Source material:
● ● ● ● ●
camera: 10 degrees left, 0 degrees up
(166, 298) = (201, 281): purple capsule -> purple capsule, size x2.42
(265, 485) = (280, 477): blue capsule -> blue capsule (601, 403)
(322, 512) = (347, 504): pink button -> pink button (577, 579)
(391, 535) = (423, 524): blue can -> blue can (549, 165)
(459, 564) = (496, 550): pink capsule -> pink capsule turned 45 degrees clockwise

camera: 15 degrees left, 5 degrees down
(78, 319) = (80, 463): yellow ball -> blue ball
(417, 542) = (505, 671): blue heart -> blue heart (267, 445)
● ● ● ● ●
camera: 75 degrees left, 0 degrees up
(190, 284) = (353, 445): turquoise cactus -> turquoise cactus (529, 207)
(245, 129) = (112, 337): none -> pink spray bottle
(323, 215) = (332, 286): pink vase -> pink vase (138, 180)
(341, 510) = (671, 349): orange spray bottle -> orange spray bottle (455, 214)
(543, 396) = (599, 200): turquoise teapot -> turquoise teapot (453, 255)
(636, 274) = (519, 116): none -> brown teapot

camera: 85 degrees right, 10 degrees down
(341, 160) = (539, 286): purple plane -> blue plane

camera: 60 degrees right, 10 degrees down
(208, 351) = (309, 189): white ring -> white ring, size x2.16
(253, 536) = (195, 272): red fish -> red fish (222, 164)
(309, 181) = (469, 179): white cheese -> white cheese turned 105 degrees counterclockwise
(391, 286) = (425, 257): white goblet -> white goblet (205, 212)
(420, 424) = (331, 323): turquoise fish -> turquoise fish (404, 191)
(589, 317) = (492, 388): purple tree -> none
● ● ● ● ●
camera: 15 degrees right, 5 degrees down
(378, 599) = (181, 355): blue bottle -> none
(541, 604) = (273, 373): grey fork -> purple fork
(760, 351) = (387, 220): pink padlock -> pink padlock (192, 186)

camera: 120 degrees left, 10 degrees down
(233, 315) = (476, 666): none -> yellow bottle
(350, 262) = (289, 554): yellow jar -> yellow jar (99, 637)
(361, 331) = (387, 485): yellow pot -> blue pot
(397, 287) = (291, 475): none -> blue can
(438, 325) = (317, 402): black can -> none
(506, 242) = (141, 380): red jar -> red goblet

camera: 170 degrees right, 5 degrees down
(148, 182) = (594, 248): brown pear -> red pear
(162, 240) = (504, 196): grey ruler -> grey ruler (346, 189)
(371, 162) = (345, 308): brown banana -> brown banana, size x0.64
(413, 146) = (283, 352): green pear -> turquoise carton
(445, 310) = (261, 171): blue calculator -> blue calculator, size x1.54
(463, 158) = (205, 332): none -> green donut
● ● ● ● ●
What you will do:
Take the line above containing "camera: 60 degrees right, 10 degrees down", the line containing "(309, 181) = (469, 179): white", and all lines in between, and copy them exactly without anything else.

Written answer:
camera: 60 degrees right, 10 degrees down
(208, 351) = (309, 189): white ring -> white ring, size x2.16
(253, 536) = (195, 272): red fish -> red fish (222, 164)
(309, 181) = (469, 179): white cheese -> white cheese turned 105 degrees counterclockwise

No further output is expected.